* [Records provided]:

────────

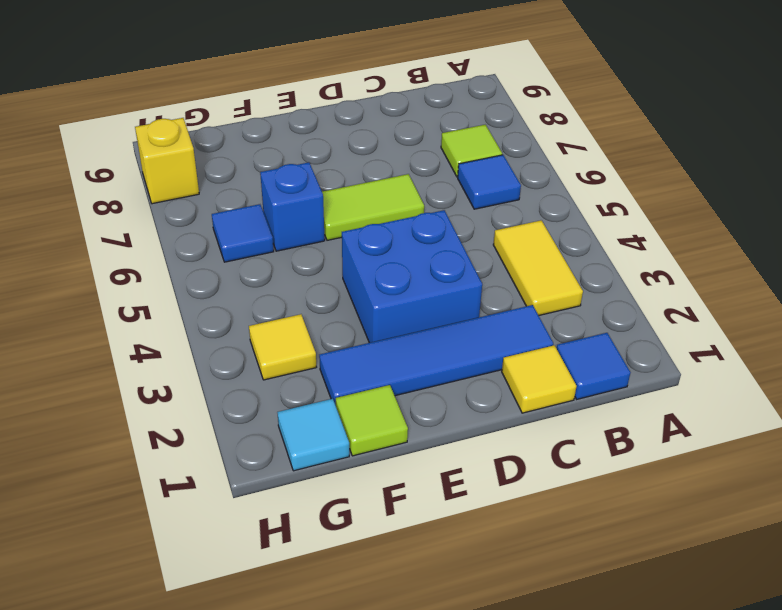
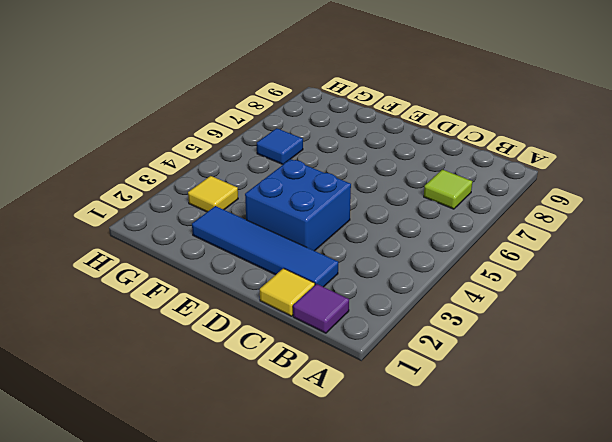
purple tile B1 level 1 -> blue tile B1 level 1
none -> yellow tile B3:B4 level 1
none -> blue tile B6 level 1
none -> lime tile D6:E6 level 1

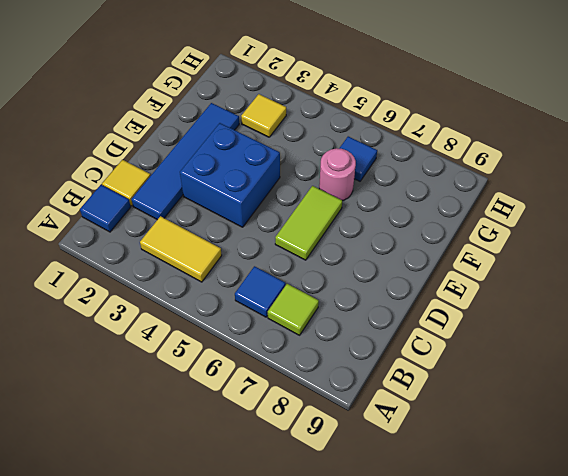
pink round brick F6 level 1 -> blue brick F6 level 1
none -> lime tile F1 level 1
none -> cyan tile G1 level 1
none -> yellow brick H8 level 1

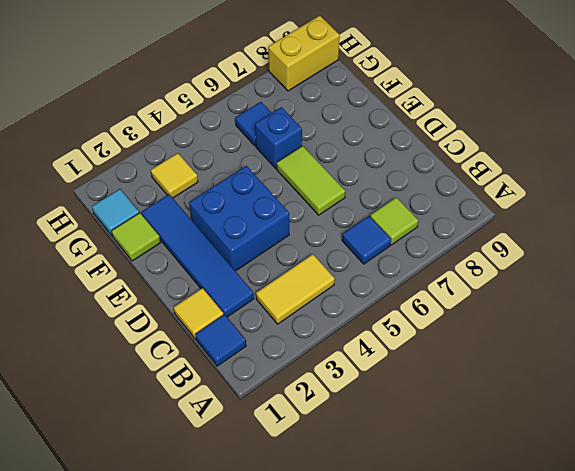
yellow brick H8:H9 level 1 -> yellow brick H8 level 1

────────

* [Task statement]:
Please say how many lines in the records above contain the string "brick", giving no other words.

* [Completed exercise]:
3